The data beneath this task has to be reprinted character for character.
# # # # #
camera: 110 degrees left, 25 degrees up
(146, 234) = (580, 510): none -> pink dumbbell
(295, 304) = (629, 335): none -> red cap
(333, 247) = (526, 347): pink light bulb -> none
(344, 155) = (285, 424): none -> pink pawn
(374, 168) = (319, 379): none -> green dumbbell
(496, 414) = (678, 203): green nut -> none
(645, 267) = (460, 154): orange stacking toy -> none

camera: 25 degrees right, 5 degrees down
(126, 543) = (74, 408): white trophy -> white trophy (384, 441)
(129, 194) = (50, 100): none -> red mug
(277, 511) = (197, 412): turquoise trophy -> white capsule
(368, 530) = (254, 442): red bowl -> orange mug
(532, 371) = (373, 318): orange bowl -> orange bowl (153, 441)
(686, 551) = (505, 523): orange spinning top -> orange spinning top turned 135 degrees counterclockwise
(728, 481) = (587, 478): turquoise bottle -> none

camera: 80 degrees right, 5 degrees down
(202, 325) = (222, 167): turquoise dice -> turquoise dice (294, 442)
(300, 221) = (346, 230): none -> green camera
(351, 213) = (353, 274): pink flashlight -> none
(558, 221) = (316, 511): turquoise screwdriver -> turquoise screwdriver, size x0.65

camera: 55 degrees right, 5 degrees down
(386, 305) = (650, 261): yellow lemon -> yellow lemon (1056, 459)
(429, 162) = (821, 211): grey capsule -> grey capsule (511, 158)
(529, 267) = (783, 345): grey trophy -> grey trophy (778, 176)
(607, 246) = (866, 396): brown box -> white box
# # # # #
§ **Expected answer**
camera: 110 degrees left, 25 degrees up
(146, 234) = (580, 510): none -> pink dumbbell
(295, 304) = (629, 335): none -> red cap
(333, 247) = (526, 347): pink light bulb -> none
(344, 155) = (285, 424): none -> pink pawn
(374, 168) = (319, 379): none -> green dumbbell
(496, 414) = (678, 203): green nut -> none
(645, 267) = (460, 154): orange stacking toy -> none

camera: 25 degrees right, 5 degrees down
(126, 543) = (74, 408): white trophy -> white trophy (384, 441)
(129, 194) = (50, 100): none -> red mug
(277, 511) = (197, 412): turquoise trophy -> white capsule
(368, 530) = (254, 442): red bowl -> orange mug
(532, 371) = (373, 318): orange bowl -> orange bowl (153, 441)
(686, 551) = (505, 523): orange spinning top -> orange spinning top turned 135 degrees counterclockwise
(728, 481) = (587, 478): turquoise bottle -> none

camera: 80 degrees right, 5 degrees down
(202, 325) = (222, 167): turquoise dice -> turquoise dice (294, 442)
(300, 221) = (346, 230): none -> green camera
(351, 213) = (353, 274): pink flashlight -> none
(558, 221) = (316, 511): turquoise screwdriver -> turquoise screwdriver, size x0.65

camera: 55 degrees right, 5 degrees down
(386, 305) = (650, 261): yellow lemon -> yellow lemon (1056, 459)
(429, 162) = (821, 211): grey capsule -> grey capsule (511, 158)
(529, 267) = (783, 345): grey trophy -> grey trophy (778, 176)
(607, 246) = (866, 396): brown box -> white box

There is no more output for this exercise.